Questions about scenes in images:
········
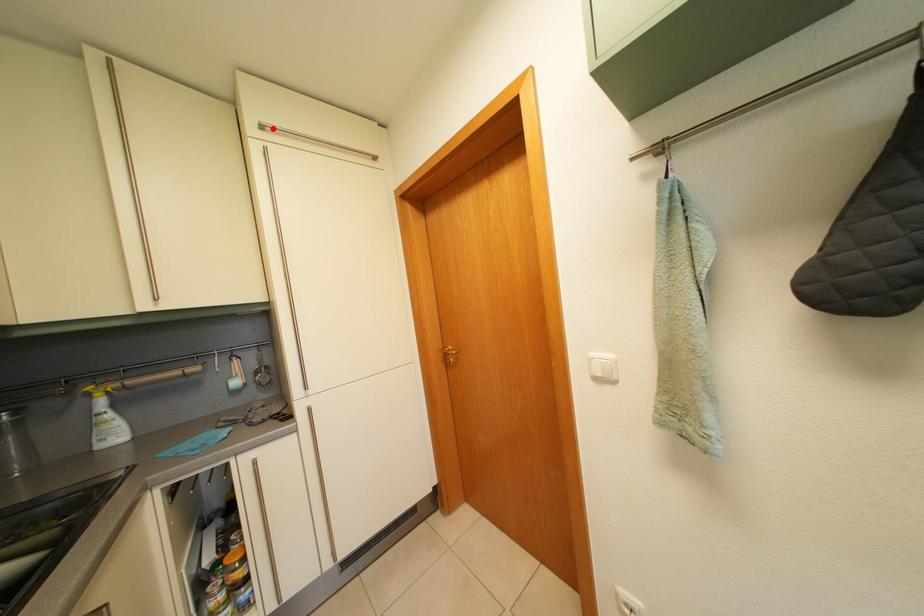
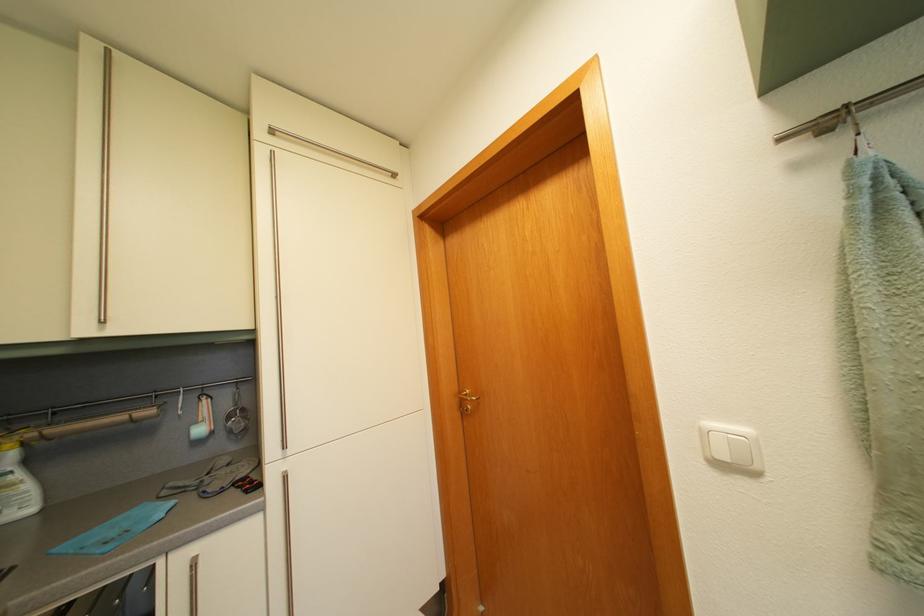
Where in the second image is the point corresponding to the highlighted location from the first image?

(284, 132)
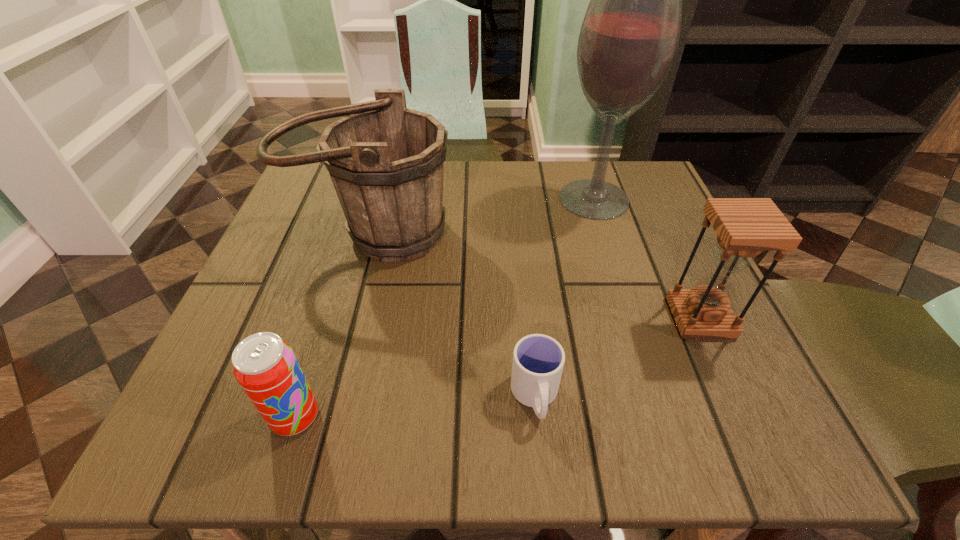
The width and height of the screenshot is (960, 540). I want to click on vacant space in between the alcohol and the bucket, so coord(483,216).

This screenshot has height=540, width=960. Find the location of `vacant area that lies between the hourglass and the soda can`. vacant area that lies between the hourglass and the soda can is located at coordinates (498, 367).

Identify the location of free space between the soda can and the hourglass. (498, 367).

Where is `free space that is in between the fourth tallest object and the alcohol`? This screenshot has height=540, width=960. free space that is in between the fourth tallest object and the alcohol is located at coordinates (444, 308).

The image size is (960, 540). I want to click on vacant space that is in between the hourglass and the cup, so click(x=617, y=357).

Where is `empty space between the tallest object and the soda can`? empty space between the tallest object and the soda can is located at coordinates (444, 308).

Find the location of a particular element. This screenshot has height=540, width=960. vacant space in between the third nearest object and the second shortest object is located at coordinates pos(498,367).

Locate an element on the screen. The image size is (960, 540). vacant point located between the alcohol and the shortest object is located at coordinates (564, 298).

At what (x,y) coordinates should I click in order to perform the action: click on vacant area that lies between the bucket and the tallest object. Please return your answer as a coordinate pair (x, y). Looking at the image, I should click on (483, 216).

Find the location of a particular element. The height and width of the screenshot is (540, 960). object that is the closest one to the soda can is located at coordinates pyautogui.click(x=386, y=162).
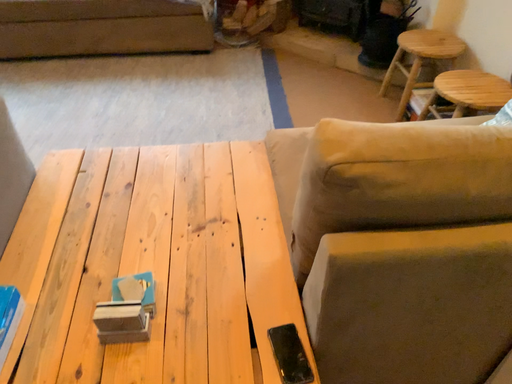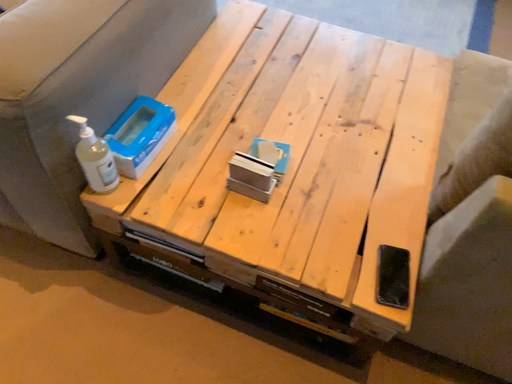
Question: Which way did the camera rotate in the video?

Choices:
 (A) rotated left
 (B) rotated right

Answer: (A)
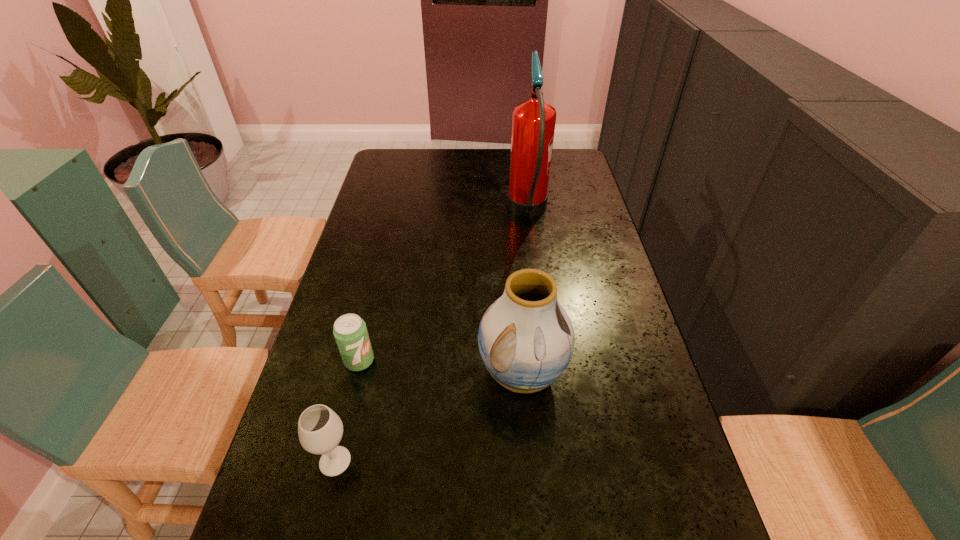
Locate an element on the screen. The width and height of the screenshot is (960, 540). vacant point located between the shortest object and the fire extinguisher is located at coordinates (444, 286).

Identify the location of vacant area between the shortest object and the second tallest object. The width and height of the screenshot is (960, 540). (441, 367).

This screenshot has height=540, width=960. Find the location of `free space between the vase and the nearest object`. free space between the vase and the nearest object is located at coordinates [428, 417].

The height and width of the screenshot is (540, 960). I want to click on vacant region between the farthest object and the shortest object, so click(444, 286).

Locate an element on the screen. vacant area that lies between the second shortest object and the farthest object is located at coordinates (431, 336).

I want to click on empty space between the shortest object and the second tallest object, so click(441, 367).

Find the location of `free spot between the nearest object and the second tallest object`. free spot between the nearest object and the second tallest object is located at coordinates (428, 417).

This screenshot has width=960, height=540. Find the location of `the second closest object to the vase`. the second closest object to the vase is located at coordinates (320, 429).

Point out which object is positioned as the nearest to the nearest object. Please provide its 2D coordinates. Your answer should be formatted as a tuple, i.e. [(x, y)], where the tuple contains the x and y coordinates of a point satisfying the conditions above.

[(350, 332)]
········
Problem requirements:
Update everything from the line containing "Identify the location of free" down to the line containing "At what (x,y)", changing "hourglass" to "sand timer" and leaving all else as it is. Give back only those lines.

Full output:
Identify the location of free space between the soda can and the sand timer. (498, 367).

Where is `free space that is in between the fourth tallest object and the alcohol`? This screenshot has height=540, width=960. free space that is in between the fourth tallest object and the alcohol is located at coordinates (444, 308).

The image size is (960, 540). I want to click on vacant space that is in between the sand timer and the cup, so click(x=617, y=357).

Where is `empty space between the tallest object and the soda can`? empty space between the tallest object and the soda can is located at coordinates (444, 308).

Find the location of a particular element. This screenshot has height=540, width=960. vacant space in between the third nearest object and the second shortest object is located at coordinates pos(498,367).

Locate an element on the screen. The image size is (960, 540). vacant point located between the alcohol and the shortest object is located at coordinates (564, 298).

At what (x,y) coordinates should I click in order to perform the action: click on vacant area that lies between the bucket and the tallest object. Please return your answer as a coordinate pair (x, y). Looking at the image, I should click on (483, 216).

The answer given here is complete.